**Material provided:**
────────────────────────────────────────

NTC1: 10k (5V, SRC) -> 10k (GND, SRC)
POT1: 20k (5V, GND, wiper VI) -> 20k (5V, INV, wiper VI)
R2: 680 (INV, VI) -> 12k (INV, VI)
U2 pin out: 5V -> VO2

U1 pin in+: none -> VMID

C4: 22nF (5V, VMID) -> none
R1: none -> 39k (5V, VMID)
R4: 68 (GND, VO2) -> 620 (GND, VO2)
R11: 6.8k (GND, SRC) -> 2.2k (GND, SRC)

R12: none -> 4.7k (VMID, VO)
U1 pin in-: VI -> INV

────────────────────────────────────────

**Work task:** The material shown above must be written out again in full, exactly as it reads.

**Result for this task:**
NTC1: 10k (5V, SRC) -> 10k (GND, SRC)
POT1: 20k (5V, GND, wiper VI) -> 20k (5V, INV, wiper VI)
R2: 680 (INV, VI) -> 12k (INV, VI)
U2 pin out: 5V -> VO2

U1 pin in+: none -> VMID

C4: 22nF (5V, VMID) -> none
R1: none -> 39k (5V, VMID)
R4: 68 (GND, VO2) -> 620 (GND, VO2)
R11: 6.8k (GND, SRC) -> 2.2k (GND, SRC)

R12: none -> 4.7k (VMID, VO)
U1 pin in-: VI -> INV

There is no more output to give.